-- Challenge --
Reproduce the lines below word for word, leaving out the pictures.
* * * * * * *
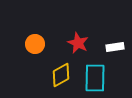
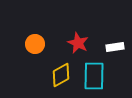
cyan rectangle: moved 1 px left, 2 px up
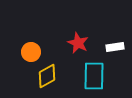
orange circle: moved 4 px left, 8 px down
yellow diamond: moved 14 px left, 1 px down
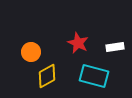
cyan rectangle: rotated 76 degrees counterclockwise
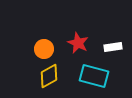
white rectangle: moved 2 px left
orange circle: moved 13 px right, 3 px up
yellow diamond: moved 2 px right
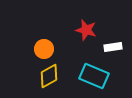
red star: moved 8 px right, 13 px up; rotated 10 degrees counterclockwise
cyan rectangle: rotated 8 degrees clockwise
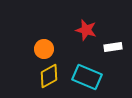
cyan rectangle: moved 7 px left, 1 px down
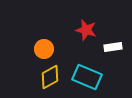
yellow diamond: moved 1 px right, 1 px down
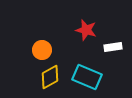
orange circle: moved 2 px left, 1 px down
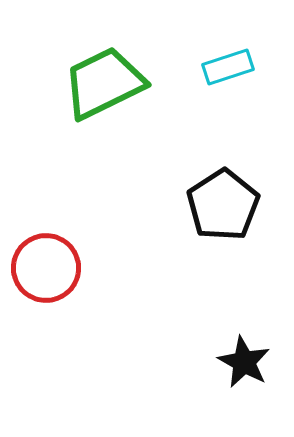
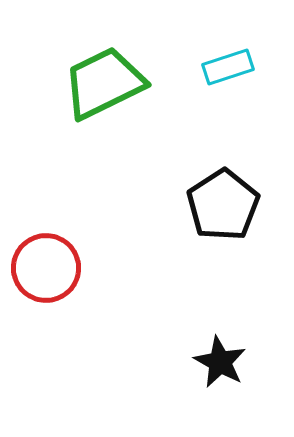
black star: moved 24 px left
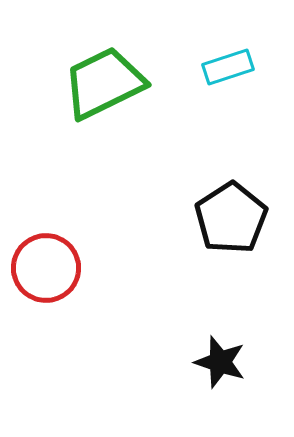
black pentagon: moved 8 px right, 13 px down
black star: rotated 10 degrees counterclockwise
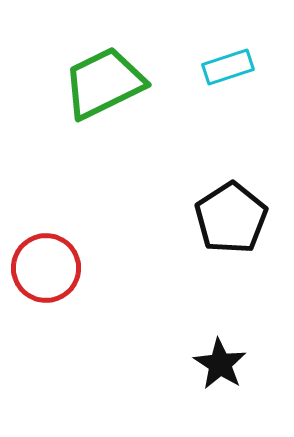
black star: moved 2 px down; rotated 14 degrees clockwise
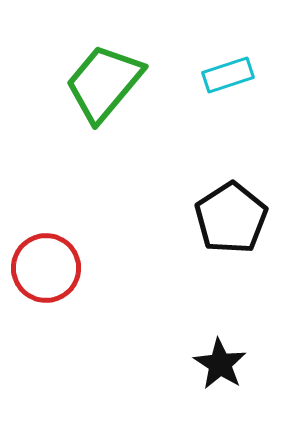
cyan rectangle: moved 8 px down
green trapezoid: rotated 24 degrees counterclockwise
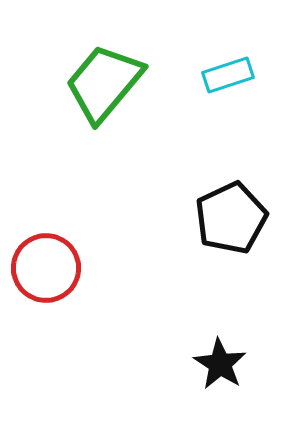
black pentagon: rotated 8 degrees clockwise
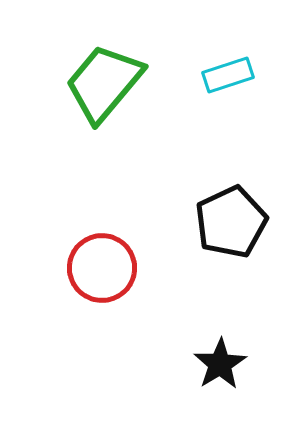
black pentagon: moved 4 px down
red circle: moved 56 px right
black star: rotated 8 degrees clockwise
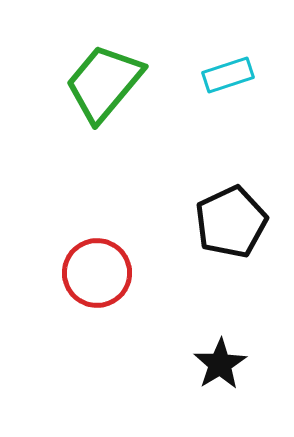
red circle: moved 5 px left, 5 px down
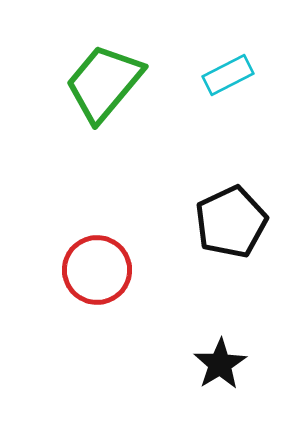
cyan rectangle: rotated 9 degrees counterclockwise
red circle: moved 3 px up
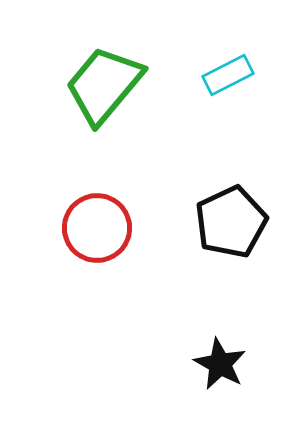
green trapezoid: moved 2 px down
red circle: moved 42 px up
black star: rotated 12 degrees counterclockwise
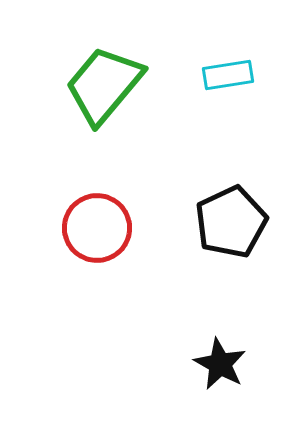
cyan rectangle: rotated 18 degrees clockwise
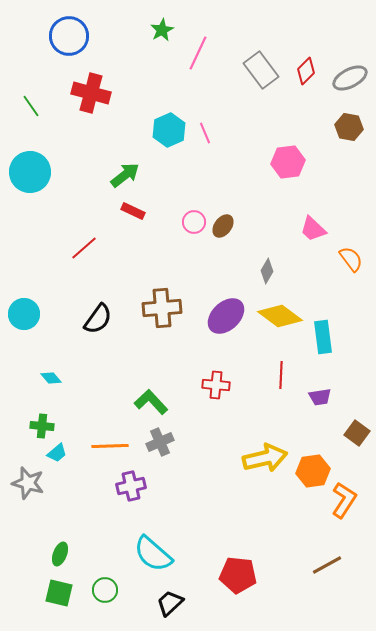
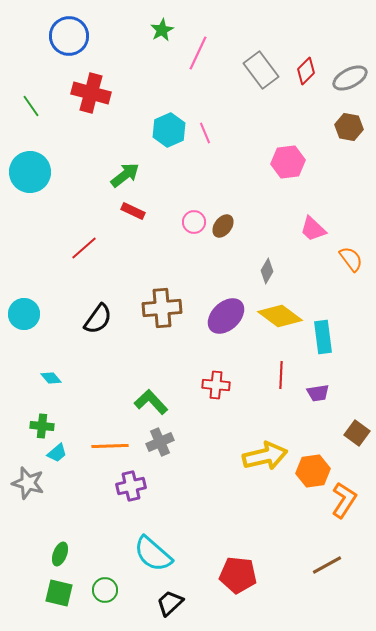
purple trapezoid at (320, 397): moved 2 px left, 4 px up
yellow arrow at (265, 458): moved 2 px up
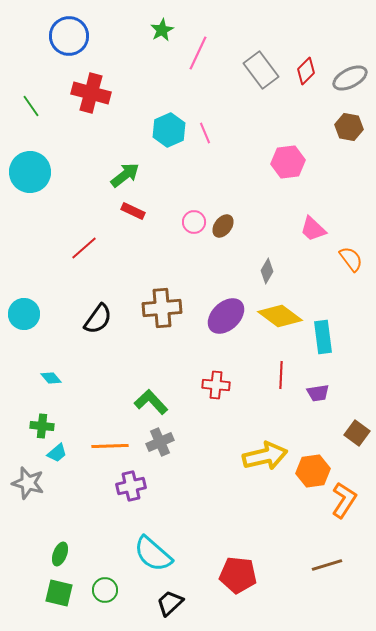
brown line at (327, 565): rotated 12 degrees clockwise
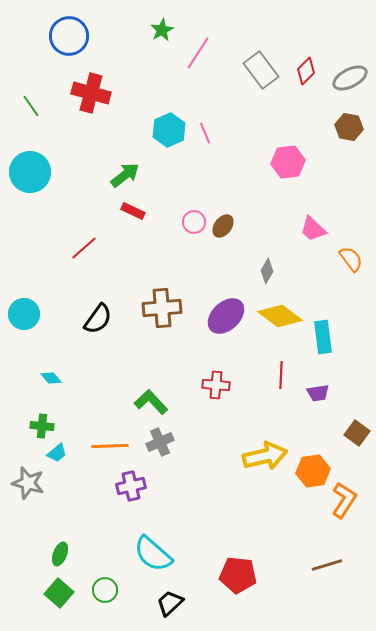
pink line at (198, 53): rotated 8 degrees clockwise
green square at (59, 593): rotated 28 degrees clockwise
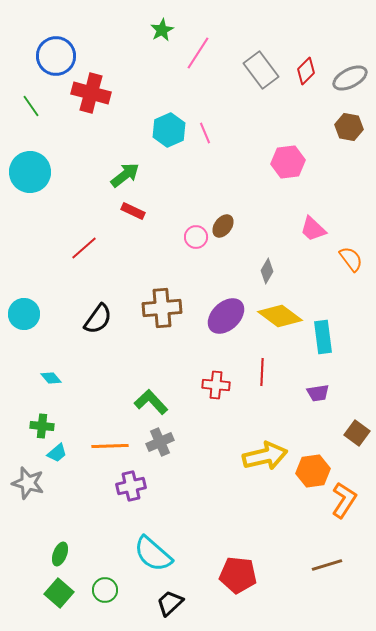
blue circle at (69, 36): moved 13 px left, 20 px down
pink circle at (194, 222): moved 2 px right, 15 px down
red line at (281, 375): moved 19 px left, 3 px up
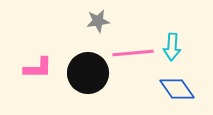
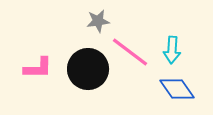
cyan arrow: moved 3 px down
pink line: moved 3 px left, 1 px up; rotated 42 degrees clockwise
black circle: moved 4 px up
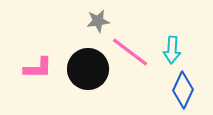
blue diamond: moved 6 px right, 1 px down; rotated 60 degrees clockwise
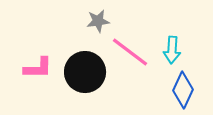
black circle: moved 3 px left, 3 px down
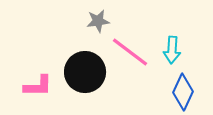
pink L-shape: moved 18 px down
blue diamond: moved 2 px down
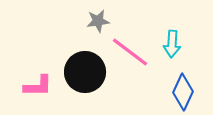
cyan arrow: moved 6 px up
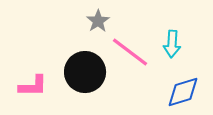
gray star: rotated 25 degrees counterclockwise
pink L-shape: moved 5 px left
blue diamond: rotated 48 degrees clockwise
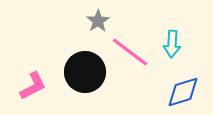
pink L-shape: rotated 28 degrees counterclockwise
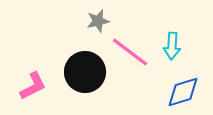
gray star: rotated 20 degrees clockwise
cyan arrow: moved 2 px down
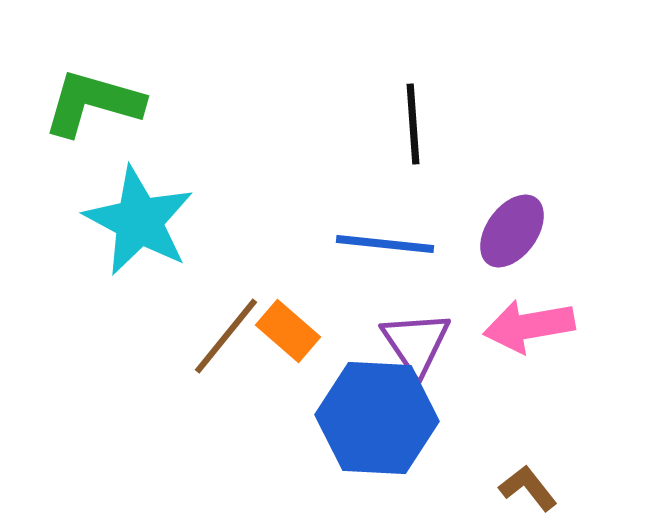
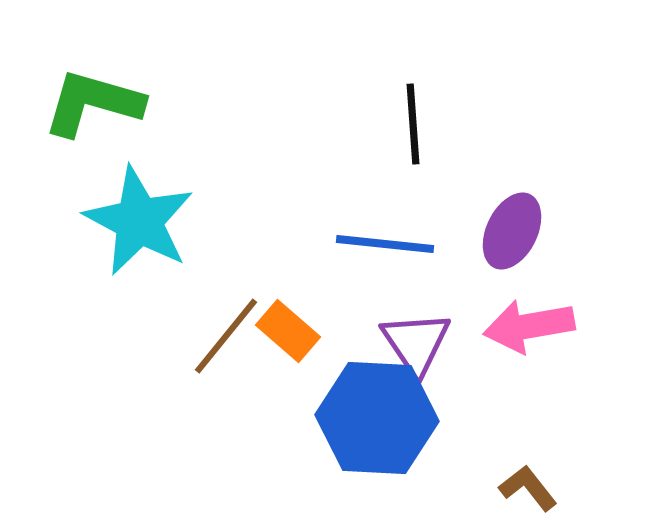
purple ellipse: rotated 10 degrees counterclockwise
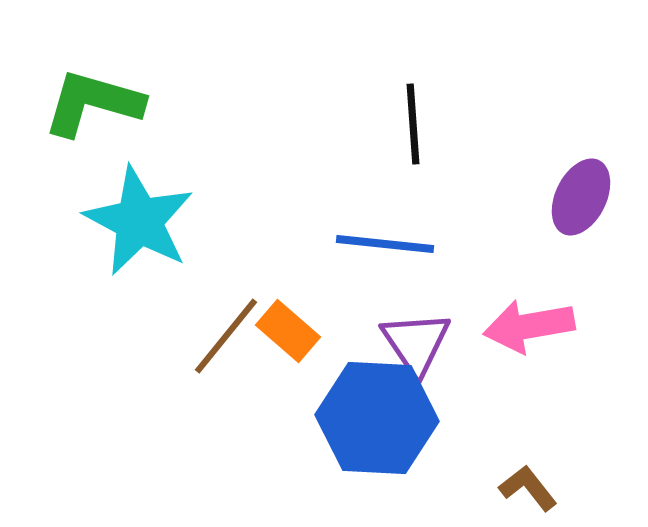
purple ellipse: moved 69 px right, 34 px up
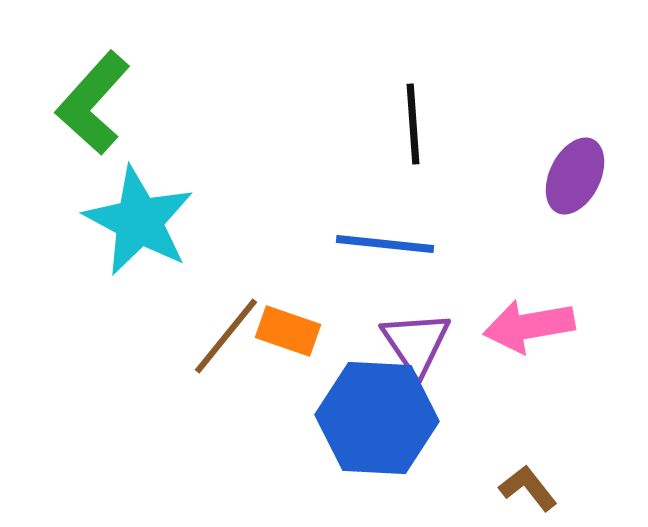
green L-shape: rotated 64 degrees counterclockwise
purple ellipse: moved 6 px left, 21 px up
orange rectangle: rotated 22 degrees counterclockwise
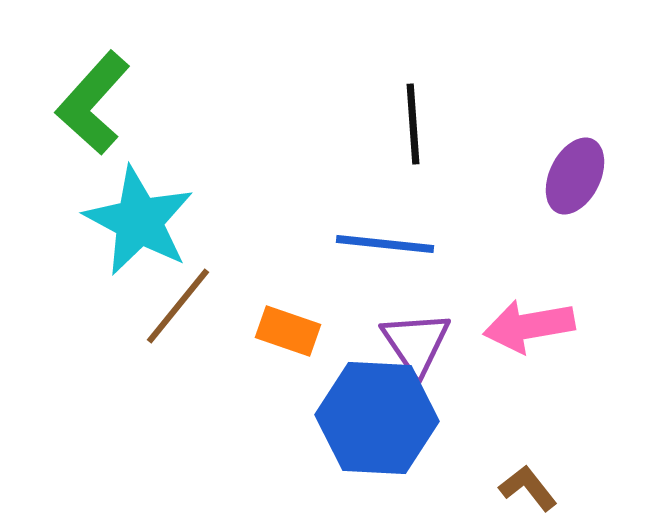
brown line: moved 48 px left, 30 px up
* * * * * * *
-- Problem solution --
cyan rectangle: moved 1 px left, 2 px up
orange circle: moved 4 px left, 8 px down
yellow diamond: moved 14 px left, 1 px down
cyan rectangle: rotated 76 degrees counterclockwise
white rectangle: moved 2 px left
orange circle: moved 13 px right, 3 px up
yellow diamond: moved 2 px right
red star: moved 8 px right, 13 px up; rotated 10 degrees counterclockwise
cyan rectangle: rotated 8 degrees clockwise
cyan rectangle: moved 7 px left, 1 px down
yellow diamond: moved 1 px right, 1 px down
orange circle: moved 2 px left, 1 px down
black star: moved 24 px left
black pentagon: moved 8 px right, 13 px down
black star: rotated 10 degrees counterclockwise
black star: moved 2 px down; rotated 14 degrees clockwise
cyan rectangle: moved 8 px down
green trapezoid: rotated 24 degrees counterclockwise
black pentagon: rotated 8 degrees clockwise
black pentagon: moved 4 px down
red circle: moved 56 px right
black star: rotated 8 degrees clockwise
red circle: moved 5 px left, 5 px down
cyan rectangle: rotated 9 degrees counterclockwise
red circle: moved 3 px up
green trapezoid: moved 2 px down
red circle: moved 42 px up
black star: rotated 12 degrees counterclockwise
cyan rectangle: rotated 18 degrees clockwise
purple trapezoid at (320, 397): moved 2 px left, 4 px up
yellow arrow at (265, 458): moved 2 px up
brown line at (327, 565): rotated 12 degrees clockwise
pink line at (198, 53): rotated 8 degrees clockwise
green square at (59, 593): rotated 28 degrees clockwise
blue circle at (69, 36): moved 13 px left, 20 px down
pink circle at (194, 222): moved 2 px right, 15 px down
red line at (281, 375): moved 19 px left, 3 px up
cyan arrow: moved 3 px down
pink line: moved 3 px left, 1 px up; rotated 42 degrees clockwise
black circle: moved 4 px up
blue diamond: moved 6 px right, 1 px down; rotated 60 degrees clockwise
black circle: moved 3 px left, 3 px down
pink L-shape: moved 18 px down
blue diamond: moved 2 px down
cyan arrow: moved 6 px up
gray star: rotated 25 degrees counterclockwise
pink L-shape: moved 5 px left
blue diamond: rotated 48 degrees clockwise
pink L-shape: rotated 28 degrees counterclockwise
gray star: rotated 20 degrees clockwise
cyan arrow: moved 2 px down
purple ellipse: rotated 10 degrees counterclockwise
purple ellipse: moved 69 px right, 34 px up
green L-shape: rotated 64 degrees counterclockwise
purple ellipse: moved 6 px left, 21 px up
orange rectangle: rotated 22 degrees counterclockwise
brown line: moved 48 px left, 30 px up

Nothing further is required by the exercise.